Which lines in the data contain the word "AGND"? Please copy each of them.

Data for review:
——————————
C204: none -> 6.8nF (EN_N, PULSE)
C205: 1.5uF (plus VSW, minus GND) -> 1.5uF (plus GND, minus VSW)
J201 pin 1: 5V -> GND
——————————
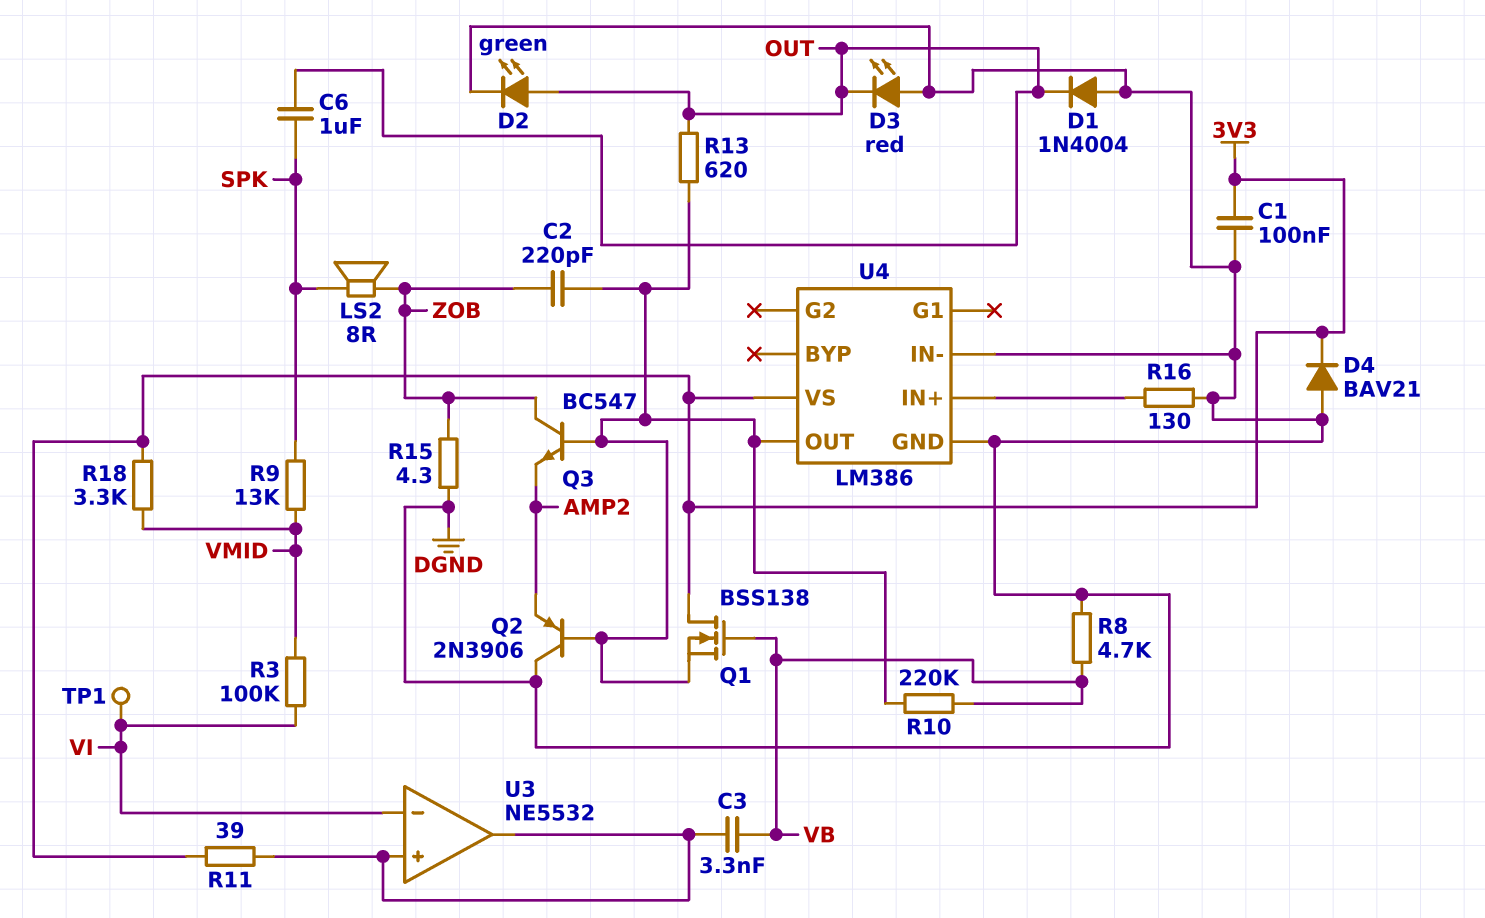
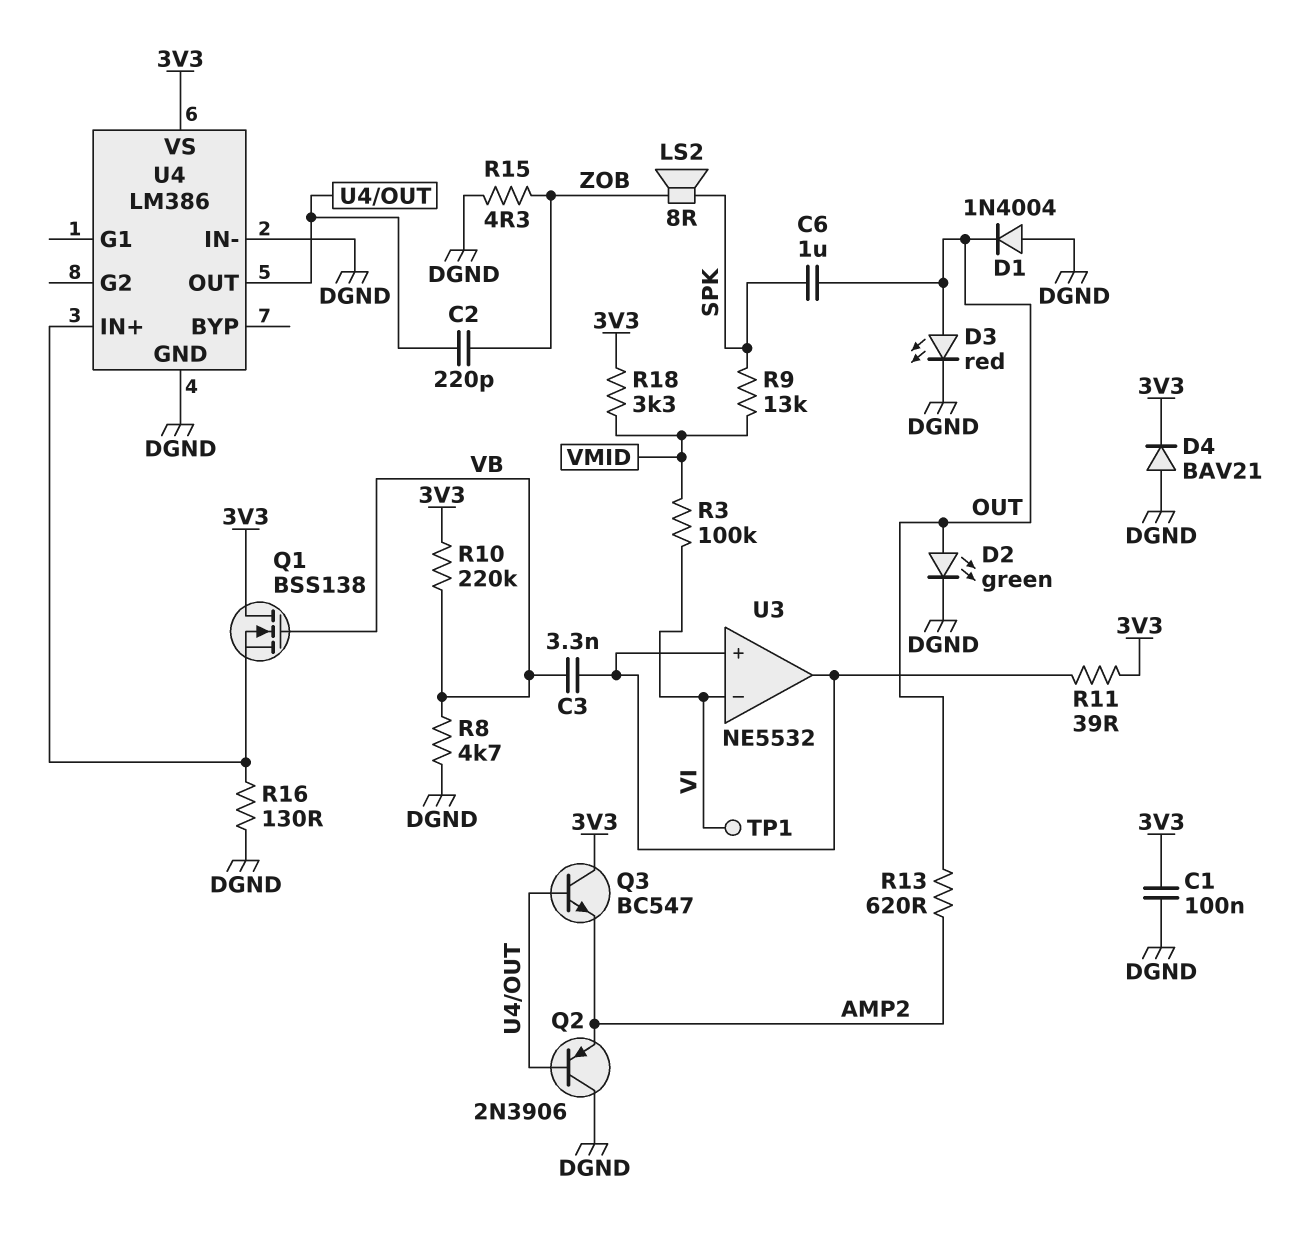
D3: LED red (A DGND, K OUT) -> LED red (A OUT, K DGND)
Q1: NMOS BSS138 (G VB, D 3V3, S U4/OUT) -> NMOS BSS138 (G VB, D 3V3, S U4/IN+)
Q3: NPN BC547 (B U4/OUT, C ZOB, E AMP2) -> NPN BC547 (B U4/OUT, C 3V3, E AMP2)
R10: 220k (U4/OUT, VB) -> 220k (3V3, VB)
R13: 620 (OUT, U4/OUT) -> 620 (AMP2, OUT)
——————————
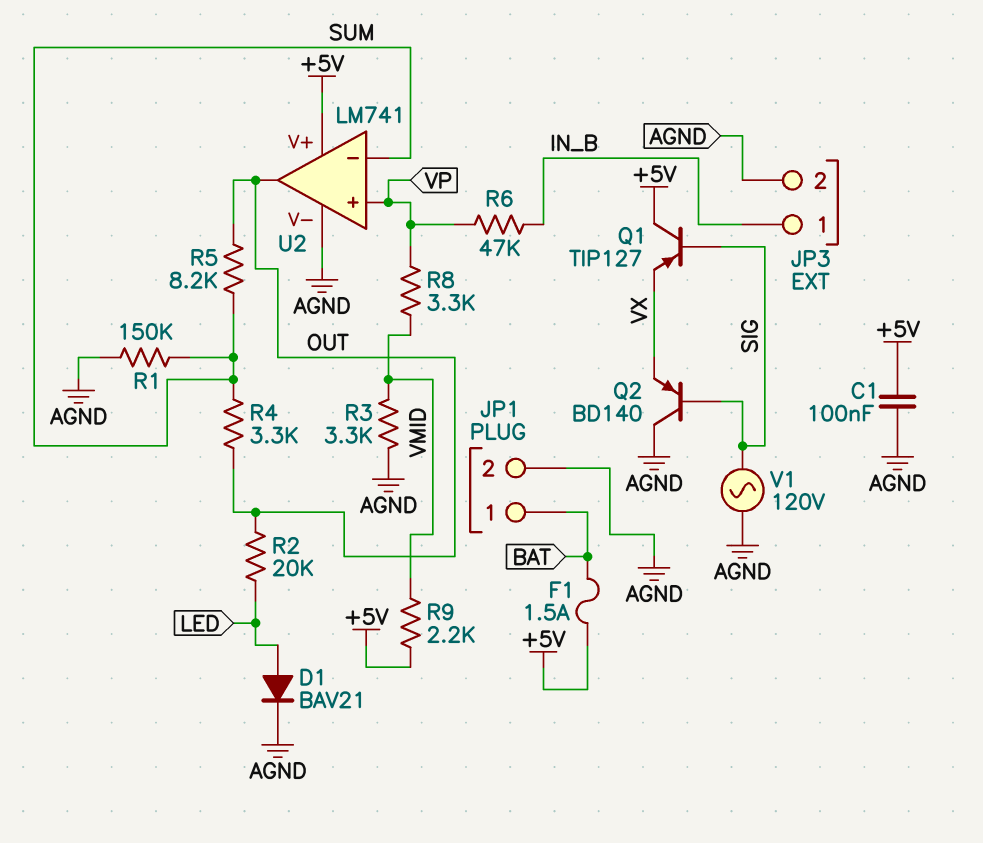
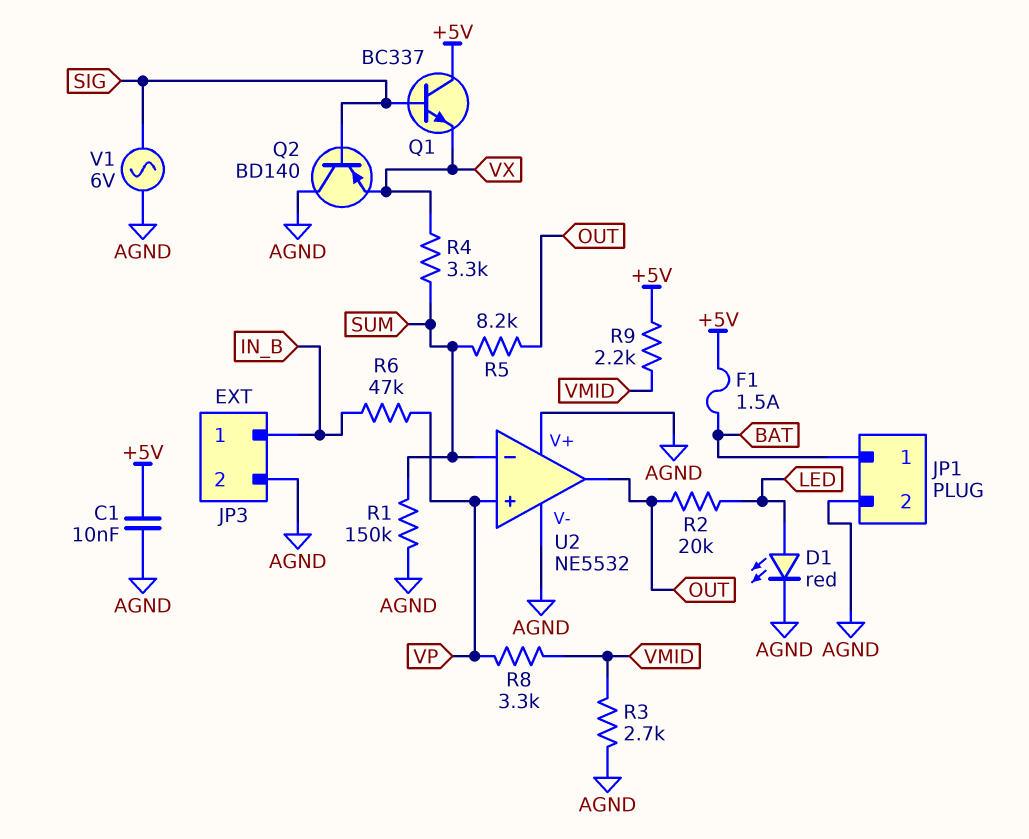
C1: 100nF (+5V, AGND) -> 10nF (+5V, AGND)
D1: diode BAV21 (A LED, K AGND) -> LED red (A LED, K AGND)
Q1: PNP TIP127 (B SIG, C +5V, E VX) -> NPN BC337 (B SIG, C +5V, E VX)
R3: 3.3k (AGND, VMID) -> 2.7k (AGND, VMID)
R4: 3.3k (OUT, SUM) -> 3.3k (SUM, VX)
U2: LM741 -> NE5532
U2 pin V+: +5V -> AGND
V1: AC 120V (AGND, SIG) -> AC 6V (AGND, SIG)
——————————
Response to the exercise:
C1: 100nF (+5V, AGND) -> 10nF (+5V, AGND)
D1: diode BAV21 (A LED, K AGND) -> LED red (A LED, K AGND)
R3: 3.3k (AGND, VMID) -> 2.7k (AGND, VMID)
U2 pin V+: +5V -> AGND
V1: AC 120V (AGND, SIG) -> AC 6V (AGND, SIG)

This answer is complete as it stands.